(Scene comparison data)
▼

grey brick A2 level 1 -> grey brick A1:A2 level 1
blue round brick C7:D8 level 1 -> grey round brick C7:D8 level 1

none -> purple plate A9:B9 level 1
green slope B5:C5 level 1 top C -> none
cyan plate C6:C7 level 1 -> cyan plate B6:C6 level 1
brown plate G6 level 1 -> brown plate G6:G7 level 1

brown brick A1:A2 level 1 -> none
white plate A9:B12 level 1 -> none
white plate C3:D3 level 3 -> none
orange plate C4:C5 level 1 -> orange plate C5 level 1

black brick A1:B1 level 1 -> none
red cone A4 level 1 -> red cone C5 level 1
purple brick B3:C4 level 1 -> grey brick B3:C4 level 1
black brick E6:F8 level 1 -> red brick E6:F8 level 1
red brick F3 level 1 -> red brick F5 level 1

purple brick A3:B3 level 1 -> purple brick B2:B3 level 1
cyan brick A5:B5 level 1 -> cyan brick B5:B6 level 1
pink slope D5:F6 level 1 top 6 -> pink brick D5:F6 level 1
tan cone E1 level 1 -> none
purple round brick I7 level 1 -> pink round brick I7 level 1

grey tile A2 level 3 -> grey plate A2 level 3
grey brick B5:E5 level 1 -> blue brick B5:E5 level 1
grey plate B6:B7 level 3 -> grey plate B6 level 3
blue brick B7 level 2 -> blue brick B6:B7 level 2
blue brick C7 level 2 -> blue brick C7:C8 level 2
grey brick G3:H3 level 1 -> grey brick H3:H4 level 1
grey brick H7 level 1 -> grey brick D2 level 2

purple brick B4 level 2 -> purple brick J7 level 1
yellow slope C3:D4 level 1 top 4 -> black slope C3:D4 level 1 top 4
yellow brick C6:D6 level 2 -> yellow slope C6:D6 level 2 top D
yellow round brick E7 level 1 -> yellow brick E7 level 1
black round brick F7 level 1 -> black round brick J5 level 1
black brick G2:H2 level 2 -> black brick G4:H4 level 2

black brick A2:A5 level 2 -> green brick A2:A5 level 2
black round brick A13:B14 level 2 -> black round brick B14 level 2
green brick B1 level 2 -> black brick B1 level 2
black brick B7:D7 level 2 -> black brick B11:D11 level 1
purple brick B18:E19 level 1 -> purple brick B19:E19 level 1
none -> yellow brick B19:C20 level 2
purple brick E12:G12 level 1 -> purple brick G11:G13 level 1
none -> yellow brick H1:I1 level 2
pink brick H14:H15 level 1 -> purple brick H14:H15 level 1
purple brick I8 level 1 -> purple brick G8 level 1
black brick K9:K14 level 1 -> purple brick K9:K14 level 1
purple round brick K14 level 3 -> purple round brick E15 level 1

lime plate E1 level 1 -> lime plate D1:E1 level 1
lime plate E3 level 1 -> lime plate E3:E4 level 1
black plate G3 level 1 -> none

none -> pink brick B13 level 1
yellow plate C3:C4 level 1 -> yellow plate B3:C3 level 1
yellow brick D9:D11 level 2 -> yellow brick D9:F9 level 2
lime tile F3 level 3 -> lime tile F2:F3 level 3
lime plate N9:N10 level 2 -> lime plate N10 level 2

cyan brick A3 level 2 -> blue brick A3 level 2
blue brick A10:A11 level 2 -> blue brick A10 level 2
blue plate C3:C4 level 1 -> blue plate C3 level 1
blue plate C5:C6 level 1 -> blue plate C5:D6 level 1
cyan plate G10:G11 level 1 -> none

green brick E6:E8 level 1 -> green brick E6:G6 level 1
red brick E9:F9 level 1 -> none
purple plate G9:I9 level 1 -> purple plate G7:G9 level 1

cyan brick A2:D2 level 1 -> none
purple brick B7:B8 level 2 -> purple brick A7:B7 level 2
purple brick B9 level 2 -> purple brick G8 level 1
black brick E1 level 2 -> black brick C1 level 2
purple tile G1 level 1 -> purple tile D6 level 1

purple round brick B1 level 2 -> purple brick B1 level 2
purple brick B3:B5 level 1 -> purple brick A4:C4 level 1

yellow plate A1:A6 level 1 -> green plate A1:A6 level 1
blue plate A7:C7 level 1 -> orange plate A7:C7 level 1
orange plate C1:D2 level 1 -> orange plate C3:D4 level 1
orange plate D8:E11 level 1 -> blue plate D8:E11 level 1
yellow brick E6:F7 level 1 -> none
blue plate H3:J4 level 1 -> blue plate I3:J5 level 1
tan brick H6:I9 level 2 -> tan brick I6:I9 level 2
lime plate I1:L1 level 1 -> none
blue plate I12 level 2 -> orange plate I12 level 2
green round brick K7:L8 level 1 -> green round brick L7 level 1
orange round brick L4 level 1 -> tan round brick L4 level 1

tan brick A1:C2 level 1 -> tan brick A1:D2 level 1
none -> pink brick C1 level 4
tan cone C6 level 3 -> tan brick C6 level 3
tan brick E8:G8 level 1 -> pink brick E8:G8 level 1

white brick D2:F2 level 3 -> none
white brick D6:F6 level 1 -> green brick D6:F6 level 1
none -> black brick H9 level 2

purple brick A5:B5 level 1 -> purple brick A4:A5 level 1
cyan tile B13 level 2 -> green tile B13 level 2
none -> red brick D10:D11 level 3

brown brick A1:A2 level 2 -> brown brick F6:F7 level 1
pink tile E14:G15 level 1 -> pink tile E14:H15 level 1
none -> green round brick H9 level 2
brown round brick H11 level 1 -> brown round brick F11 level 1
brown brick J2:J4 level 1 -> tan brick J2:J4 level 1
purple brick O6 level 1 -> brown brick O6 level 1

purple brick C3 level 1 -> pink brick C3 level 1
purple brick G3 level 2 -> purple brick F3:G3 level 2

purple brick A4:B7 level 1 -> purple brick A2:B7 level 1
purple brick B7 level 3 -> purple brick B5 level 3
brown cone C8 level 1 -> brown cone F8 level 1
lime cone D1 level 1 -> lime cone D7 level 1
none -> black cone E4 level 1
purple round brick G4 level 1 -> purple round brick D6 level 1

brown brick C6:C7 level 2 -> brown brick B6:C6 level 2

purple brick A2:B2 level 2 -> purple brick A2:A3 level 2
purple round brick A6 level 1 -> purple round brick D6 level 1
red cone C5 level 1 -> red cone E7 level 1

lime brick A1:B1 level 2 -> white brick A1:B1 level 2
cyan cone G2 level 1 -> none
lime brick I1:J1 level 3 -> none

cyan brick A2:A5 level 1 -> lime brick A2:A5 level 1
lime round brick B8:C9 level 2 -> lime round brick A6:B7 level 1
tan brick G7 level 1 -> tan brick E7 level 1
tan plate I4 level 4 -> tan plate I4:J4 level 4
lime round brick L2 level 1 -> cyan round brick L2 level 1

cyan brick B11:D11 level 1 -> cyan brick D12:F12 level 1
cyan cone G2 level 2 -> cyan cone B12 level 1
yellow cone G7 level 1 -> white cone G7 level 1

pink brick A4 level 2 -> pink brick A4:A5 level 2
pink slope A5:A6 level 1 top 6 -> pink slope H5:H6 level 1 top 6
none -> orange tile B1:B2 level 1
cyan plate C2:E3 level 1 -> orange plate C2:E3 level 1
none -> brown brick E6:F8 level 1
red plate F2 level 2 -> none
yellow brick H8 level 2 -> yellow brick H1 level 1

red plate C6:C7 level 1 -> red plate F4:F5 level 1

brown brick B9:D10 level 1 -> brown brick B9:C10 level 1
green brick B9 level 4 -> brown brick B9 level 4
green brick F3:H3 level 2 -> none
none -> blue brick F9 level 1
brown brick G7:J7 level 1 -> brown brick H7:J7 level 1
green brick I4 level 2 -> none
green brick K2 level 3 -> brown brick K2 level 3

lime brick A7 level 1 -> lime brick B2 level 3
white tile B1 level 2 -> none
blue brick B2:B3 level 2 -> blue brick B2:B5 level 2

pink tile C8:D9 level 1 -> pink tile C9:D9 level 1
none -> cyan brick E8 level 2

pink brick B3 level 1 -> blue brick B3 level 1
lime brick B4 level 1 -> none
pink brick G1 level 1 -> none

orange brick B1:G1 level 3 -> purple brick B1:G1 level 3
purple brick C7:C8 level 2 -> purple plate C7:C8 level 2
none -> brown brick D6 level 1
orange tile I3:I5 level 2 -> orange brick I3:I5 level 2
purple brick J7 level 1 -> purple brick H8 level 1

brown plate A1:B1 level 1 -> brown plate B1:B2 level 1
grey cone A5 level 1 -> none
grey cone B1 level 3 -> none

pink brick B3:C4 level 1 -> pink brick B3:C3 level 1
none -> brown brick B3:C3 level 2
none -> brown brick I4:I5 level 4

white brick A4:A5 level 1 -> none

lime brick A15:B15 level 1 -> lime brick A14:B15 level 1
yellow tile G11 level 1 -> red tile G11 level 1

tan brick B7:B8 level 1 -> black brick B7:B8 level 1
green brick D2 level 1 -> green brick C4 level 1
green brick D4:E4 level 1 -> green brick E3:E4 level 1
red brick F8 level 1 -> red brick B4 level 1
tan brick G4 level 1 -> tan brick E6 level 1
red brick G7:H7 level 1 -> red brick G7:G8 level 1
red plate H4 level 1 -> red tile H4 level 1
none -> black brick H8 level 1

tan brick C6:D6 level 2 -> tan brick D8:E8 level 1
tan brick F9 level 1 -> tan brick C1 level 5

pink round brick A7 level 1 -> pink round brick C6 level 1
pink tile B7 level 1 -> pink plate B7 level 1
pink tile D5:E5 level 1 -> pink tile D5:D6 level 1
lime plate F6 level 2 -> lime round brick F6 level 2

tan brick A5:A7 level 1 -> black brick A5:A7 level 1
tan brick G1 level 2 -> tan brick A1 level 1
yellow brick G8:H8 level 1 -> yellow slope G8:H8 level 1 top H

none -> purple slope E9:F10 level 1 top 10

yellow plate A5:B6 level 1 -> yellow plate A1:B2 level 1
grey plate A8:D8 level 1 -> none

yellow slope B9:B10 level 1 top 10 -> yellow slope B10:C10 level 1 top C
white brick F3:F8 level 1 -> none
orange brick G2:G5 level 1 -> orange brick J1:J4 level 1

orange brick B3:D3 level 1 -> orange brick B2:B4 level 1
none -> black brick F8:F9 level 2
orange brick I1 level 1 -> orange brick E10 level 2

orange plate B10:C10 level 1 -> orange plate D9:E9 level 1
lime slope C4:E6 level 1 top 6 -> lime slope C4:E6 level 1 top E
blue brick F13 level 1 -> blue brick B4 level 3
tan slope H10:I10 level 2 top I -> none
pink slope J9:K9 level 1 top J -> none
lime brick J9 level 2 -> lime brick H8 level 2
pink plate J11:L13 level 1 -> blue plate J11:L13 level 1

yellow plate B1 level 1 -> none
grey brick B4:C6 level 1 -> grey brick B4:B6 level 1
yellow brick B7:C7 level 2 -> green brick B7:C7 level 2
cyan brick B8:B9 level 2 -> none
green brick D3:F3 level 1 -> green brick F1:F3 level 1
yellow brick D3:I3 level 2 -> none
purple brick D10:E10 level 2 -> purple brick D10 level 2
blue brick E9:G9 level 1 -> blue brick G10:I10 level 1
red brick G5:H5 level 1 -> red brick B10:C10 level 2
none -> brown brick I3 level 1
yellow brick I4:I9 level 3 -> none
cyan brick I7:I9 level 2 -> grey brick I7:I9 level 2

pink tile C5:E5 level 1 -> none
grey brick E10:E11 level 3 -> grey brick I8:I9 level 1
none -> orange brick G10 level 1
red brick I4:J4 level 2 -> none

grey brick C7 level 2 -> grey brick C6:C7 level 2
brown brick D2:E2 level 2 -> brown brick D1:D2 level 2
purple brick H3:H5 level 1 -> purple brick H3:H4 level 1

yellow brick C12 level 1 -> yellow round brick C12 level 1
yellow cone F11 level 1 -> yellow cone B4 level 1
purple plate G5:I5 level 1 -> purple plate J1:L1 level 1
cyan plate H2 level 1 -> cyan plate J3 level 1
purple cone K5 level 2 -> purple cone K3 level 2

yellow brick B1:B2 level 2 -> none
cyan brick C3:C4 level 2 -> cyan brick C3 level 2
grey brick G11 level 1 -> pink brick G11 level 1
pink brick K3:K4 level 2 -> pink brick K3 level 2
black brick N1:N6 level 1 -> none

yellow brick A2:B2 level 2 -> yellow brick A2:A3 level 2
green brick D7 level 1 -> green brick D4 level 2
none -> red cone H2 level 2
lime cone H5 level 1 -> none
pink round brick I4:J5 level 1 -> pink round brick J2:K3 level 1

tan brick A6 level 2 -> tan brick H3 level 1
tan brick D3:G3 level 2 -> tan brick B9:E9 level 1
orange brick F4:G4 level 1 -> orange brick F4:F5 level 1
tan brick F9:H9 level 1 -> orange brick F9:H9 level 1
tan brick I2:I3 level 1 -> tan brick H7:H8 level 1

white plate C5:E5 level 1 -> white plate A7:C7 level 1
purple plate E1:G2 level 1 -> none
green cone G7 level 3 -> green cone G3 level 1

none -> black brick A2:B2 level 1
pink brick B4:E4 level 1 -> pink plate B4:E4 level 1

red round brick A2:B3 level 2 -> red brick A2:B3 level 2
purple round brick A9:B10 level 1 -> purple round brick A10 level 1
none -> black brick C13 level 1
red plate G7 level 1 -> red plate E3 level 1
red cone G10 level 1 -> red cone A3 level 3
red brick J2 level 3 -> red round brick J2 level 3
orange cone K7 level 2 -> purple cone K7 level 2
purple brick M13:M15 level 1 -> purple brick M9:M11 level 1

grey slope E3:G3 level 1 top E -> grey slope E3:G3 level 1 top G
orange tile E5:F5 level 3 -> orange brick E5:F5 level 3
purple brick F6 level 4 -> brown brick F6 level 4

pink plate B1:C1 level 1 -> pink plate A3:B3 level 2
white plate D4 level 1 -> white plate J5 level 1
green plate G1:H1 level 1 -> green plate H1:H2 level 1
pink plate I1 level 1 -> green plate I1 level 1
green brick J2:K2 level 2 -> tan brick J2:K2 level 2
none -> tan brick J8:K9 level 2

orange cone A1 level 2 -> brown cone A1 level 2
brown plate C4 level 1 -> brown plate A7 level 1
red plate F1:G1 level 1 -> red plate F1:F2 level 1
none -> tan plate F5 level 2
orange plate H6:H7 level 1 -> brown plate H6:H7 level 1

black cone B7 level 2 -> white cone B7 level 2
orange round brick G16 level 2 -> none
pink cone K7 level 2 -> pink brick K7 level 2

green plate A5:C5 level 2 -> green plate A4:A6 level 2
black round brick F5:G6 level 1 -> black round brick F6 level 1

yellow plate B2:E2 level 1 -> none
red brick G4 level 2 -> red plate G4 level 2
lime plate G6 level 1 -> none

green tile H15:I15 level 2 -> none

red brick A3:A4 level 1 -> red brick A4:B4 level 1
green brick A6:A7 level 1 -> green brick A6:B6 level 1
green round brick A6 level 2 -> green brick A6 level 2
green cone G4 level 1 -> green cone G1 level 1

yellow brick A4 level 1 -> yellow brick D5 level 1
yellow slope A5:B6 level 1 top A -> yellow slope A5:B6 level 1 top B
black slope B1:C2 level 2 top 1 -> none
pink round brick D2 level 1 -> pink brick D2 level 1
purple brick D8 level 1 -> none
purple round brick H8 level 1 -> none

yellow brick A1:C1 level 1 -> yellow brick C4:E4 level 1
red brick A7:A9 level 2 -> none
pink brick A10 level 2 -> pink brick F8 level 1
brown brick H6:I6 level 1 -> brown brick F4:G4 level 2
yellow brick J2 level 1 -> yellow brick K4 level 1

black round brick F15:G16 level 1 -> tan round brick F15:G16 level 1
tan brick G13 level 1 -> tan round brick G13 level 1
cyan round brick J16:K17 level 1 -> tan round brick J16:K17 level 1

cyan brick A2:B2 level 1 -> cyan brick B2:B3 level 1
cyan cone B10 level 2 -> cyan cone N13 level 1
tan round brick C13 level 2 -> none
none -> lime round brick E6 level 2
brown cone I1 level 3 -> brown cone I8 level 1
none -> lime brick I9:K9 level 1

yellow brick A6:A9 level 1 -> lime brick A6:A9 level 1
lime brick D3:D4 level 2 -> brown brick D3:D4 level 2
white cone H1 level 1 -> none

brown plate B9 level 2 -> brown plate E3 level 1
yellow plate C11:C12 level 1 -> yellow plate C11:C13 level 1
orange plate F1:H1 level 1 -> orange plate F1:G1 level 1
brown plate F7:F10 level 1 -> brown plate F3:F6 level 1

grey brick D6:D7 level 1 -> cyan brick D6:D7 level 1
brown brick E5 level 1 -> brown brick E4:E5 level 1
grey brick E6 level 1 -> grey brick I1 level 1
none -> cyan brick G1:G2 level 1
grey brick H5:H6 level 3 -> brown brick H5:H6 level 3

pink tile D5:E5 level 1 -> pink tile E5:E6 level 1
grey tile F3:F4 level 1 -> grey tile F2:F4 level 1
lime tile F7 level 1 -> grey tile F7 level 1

▲

> Task directions
Your answer should be the lines above from the one containing "yellow brick H8" through the one containing "lime brick A7", copied exactly and with both ends kept.

> The answer
yellow brick H8 level 2 -> yellow brick H1 level 1

red plate C6:C7 level 1 -> red plate F4:F5 level 1

brown brick B9:D10 level 1 -> brown brick B9:C10 level 1
green brick B9 level 4 -> brown brick B9 level 4
green brick F3:H3 level 2 -> none
none -> blue brick F9 level 1
brown brick G7:J7 level 1 -> brown brick H7:J7 level 1
green brick I4 level 2 -> none
green brick K2 level 3 -> brown brick K2 level 3

lime brick A7 level 1 -> lime brick B2 level 3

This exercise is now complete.